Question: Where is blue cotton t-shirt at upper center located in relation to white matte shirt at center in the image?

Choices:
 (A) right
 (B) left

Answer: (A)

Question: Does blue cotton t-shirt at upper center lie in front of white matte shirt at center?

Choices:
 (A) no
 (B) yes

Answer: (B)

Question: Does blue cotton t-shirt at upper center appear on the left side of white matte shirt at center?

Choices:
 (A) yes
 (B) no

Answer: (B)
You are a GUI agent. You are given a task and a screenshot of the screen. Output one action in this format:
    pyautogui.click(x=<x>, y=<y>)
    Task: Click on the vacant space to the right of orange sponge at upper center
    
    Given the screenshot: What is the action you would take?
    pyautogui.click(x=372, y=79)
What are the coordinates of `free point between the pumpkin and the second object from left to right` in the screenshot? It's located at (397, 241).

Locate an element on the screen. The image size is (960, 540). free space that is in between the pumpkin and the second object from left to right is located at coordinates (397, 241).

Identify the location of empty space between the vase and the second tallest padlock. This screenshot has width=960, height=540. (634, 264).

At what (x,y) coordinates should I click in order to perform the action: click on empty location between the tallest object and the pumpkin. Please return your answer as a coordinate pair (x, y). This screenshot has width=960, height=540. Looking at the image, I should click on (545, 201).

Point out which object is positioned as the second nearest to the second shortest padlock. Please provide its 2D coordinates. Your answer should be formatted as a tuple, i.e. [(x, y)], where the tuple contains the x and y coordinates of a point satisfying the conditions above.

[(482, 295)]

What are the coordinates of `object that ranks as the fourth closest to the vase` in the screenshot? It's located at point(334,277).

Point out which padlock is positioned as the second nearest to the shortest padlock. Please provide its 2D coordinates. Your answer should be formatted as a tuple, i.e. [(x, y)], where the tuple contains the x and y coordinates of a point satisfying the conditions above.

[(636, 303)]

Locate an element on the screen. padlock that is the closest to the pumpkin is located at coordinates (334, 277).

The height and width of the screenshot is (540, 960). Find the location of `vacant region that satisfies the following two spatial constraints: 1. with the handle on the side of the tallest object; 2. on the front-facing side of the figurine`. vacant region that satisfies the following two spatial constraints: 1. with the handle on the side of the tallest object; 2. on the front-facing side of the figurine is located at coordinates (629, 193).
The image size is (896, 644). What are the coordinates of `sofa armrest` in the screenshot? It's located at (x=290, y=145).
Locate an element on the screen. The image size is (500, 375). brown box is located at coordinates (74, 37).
- - - -
• Exercise aim:
Report every line of the material above that contains the word "center".

• Exercise response:
Question: Where is blue cotton t-shirt at upper center located in relation to white matte shirt at center in the image?
Question: Does blue cotton t-shirt at upper center lie in front of white matte shirt at center?
Question: Does blue cotton t-shirt at upper center appear on the left side of white matte shirt at center?
    Task: Click on the vacant space to the right of orange sponge at upper center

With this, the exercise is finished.